-- What to do --
The response should be the data again, identical in every line.

-- Exercise input --
--------------------------------
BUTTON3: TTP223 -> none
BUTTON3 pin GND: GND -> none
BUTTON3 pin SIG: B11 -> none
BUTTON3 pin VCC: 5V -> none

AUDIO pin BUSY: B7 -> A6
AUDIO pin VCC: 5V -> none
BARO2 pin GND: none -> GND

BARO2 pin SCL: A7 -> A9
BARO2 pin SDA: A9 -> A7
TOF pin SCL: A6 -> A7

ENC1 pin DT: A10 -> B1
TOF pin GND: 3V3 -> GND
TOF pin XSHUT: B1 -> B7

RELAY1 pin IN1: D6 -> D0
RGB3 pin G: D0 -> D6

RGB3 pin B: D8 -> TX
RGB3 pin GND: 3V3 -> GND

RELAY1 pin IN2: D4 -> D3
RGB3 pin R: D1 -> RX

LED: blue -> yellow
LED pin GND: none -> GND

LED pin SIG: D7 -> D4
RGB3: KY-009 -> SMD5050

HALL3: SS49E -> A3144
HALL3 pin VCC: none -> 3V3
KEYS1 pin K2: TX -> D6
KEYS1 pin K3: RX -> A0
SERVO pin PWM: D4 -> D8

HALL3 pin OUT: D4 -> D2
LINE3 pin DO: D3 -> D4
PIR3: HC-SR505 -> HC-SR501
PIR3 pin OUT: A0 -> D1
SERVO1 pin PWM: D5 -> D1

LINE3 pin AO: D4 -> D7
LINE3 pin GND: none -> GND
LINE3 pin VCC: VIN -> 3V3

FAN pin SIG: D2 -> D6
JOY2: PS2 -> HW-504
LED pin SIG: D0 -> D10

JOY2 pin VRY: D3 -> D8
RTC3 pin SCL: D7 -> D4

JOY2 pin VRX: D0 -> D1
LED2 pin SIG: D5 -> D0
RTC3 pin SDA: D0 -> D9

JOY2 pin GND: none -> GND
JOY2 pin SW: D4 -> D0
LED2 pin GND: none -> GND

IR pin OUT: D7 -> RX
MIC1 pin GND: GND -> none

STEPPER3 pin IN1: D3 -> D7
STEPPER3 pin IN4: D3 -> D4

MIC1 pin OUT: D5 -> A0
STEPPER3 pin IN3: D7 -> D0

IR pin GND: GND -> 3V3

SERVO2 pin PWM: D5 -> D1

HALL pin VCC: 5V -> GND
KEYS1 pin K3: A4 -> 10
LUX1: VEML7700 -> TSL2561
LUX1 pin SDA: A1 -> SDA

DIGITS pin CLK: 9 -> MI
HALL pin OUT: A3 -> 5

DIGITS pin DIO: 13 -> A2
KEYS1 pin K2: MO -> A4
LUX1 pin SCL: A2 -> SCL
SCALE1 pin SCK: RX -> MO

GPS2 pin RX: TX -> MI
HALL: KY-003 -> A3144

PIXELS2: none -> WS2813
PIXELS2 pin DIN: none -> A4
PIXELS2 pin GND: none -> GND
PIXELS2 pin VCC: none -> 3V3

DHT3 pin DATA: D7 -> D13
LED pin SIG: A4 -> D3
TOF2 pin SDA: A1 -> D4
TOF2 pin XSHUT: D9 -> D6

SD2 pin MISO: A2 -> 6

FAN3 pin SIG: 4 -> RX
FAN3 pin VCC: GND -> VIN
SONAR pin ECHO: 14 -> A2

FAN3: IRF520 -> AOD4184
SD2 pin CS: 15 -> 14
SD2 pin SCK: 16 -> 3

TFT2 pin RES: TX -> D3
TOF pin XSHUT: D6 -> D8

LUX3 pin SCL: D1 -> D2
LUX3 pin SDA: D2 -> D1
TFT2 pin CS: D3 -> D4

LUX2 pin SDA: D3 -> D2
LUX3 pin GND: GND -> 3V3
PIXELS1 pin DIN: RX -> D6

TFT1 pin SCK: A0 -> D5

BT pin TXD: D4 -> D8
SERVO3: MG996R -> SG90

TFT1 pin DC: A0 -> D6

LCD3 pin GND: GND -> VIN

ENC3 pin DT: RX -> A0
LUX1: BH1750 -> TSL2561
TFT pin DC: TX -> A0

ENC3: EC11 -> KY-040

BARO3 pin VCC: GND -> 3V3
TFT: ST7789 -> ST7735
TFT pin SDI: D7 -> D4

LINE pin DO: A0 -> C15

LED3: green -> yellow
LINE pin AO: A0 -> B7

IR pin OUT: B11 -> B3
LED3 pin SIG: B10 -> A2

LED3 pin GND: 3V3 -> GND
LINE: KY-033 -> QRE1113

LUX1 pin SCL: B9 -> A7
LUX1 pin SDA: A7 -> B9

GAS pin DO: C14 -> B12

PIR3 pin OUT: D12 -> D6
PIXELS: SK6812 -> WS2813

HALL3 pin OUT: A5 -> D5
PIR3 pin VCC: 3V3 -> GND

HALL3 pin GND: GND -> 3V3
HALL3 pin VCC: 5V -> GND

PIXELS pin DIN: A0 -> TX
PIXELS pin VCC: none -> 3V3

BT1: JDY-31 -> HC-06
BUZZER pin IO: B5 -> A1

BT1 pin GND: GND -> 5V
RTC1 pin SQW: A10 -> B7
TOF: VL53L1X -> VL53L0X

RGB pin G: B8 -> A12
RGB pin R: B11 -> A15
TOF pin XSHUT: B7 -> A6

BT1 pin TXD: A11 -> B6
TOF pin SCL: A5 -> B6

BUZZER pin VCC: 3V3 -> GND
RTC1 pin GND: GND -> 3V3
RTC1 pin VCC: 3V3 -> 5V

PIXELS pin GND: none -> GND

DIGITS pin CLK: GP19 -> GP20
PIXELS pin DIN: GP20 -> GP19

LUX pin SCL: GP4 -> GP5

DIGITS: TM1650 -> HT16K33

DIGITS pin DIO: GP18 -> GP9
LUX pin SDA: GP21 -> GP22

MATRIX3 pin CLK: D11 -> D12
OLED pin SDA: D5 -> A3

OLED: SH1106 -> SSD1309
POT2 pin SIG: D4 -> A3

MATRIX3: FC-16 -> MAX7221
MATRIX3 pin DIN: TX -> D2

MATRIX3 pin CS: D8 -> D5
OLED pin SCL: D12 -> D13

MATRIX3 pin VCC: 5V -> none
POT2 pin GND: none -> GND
--------------------------------
-- Answer to the exercise --
BUTTON3: TTP223 -> none
BUTTON3 pin GND: GND -> none
BUTTON3 pin SIG: B11 -> none
BUTTON3 pin VCC: 5V -> none

AUDIO pin BUSY: B7 -> A6
AUDIO pin VCC: 5V -> none
BARO2 pin GND: none -> GND

BARO2 pin SCL: A7 -> A9
BARO2 pin SDA: A9 -> A7
TOF pin SCL: A6 -> A7

ENC1 pin DT: A10 -> B1
TOF pin GND: 3V3 -> GND
TOF pin XSHUT: B1 -> B7

RELAY1 pin IN1: D6 -> D0
RGB3 pin G: D0 -> D6

RGB3 pin B: D8 -> TX
RGB3 pin GND: 3V3 -> GND

RELAY1 pin IN2: D4 -> D3
RGB3 pin R: D1 -> RX

LED: blue -> yellow
LED pin GND: none -> GND

LED pin SIG: D7 -> D4
RGB3: KY-009 -> SMD5050

HALL3: SS49E -> A3144
HALL3 pin VCC: none -> 3V3
KEYS1 pin K2: TX -> D6
KEYS1 pin K3: RX -> A0
SERVO pin PWM: D4 -> D8

HALL3 pin OUT: D4 -> D2
LINE3 pin DO: D3 -> D4
PIR3: HC-SR505 -> HC-SR501
PIR3 pin OUT: A0 -> D1
SERVO1 pin PWM: D5 -> D1

LINE3 pin AO: D4 -> D7
LINE3 pin GND: none -> GND
LINE3 pin VCC: VIN -> 3V3

FAN pin SIG: D2 -> D6
JOY2: PS2 -> HW-504
LED pin SIG: D0 -> D10

JOY2 pin VRY: D3 -> D8
RTC3 pin SCL: D7 -> D4

JOY2 pin VRX: D0 -> D1
LED2 pin SIG: D5 -> D0
RTC3 pin SDA: D0 -> D9

JOY2 pin GND: none -> GND
JOY2 pin SW: D4 -> D0
LED2 pin GND: none -> GND

IR pin OUT: D7 -> RX
MIC1 pin GND: GND -> none

STEPPER3 pin IN1: D3 -> D7
STEPPER3 pin IN4: D3 -> D4

MIC1 pin OUT: D5 -> A0
STEPPER3 pin IN3: D7 -> D0

IR pin GND: GND -> 3V3

SERVO2 pin PWM: D5 -> D1

HALL pin VCC: 5V -> GND
KEYS1 pin K3: A4 -> 10
LUX1: VEML7700 -> TSL2561
LUX1 pin SDA: A1 -> SDA

DIGITS pin CLK: 9 -> MI
HALL pin OUT: A3 -> 5

DIGITS pin DIO: 13 -> A2
KEYS1 pin K2: MO -> A4
LUX1 pin SCL: A2 -> SCL
SCALE1 pin SCK: RX -> MO

GPS2 pin RX: TX -> MI
HALL: KY-003 -> A3144

PIXELS2: none -> WS2813
PIXELS2 pin DIN: none -> A4
PIXELS2 pin GND: none -> GND
PIXELS2 pin VCC: none -> 3V3

DHT3 pin DATA: D7 -> D13
LED pin SIG: A4 -> D3
TOF2 pin SDA: A1 -> D4
TOF2 pin XSHUT: D9 -> D6

SD2 pin MISO: A2 -> 6

FAN3 pin SIG: 4 -> RX
FAN3 pin VCC: GND -> VIN
SONAR pin ECHO: 14 -> A2

FAN3: IRF520 -> AOD4184
SD2 pin CS: 15 -> 14
SD2 pin SCK: 16 -> 3

TFT2 pin RES: TX -> D3
TOF pin XSHUT: D6 -> D8

LUX3 pin SCL: D1 -> D2
LUX3 pin SDA: D2 -> D1
TFT2 pin CS: D3 -> D4

LUX2 pin SDA: D3 -> D2
LUX3 pin GND: GND -> 3V3
PIXELS1 pin DIN: RX -> D6

TFT1 pin SCK: A0 -> D5

BT pin TXD: D4 -> D8
SERVO3: MG996R -> SG90

TFT1 pin DC: A0 -> D6

LCD3 pin GND: GND -> VIN

ENC3 pin DT: RX -> A0
LUX1: BH1750 -> TSL2561
TFT pin DC: TX -> A0

ENC3: EC11 -> KY-040

BARO3 pin VCC: GND -> 3V3
TFT: ST7789 -> ST7735
TFT pin SDI: D7 -> D4

LINE pin DO: A0 -> C15

LED3: green -> yellow
LINE pin AO: A0 -> B7

IR pin OUT: B11 -> B3
LED3 pin SIG: B10 -> A2

LED3 pin GND: 3V3 -> GND
LINE: KY-033 -> QRE1113

LUX1 pin SCL: B9 -> A7
LUX1 pin SDA: A7 -> B9

GAS pin DO: C14 -> B12

PIR3 pin OUT: D12 -> D6
PIXELS: SK6812 -> WS2813

HALL3 pin OUT: A5 -> D5
PIR3 pin VCC: 3V3 -> GND

HALL3 pin GND: GND -> 3V3
HALL3 pin VCC: 5V -> GND

PIXELS pin DIN: A0 -> TX
PIXELS pin VCC: none -> 3V3

BT1: JDY-31 -> HC-06
BUZZER pin IO: B5 -> A1

BT1 pin GND: GND -> 5V
RTC1 pin SQW: A10 -> B7
TOF: VL53L1X -> VL53L0X

RGB pin G: B8 -> A12
RGB pin R: B11 -> A15
TOF pin XSHUT: B7 -> A6

BT1 pin TXD: A11 -> B6
TOF pin SCL: A5 -> B6

BUZZER pin VCC: 3V3 -> GND
RTC1 pin GND: GND -> 3V3
RTC1 pin VCC: 3V3 -> 5V

PIXELS pin GND: none -> GND

DIGITS pin CLK: GP19 -> GP20
PIXELS pin DIN: GP20 -> GP19

LUX pin SCL: GP4 -> GP5

DIGITS: TM1650 -> HT16K33

DIGITS pin DIO: GP18 -> GP9
LUX pin SDA: GP21 -> GP22

MATRIX3 pin CLK: D11 -> D12
OLED pin SDA: D5 -> A3

OLED: SH1106 -> SSD1309
POT2 pin SIG: D4 -> A3

MATRIX3: FC-16 -> MAX7221
MATRIX3 pin DIN: TX -> D2

MATRIX3 pin CS: D8 -> D5
OLED pin SCL: D12 -> D13

MATRIX3 pin VCC: 5V -> none
POT2 pin GND: none -> GND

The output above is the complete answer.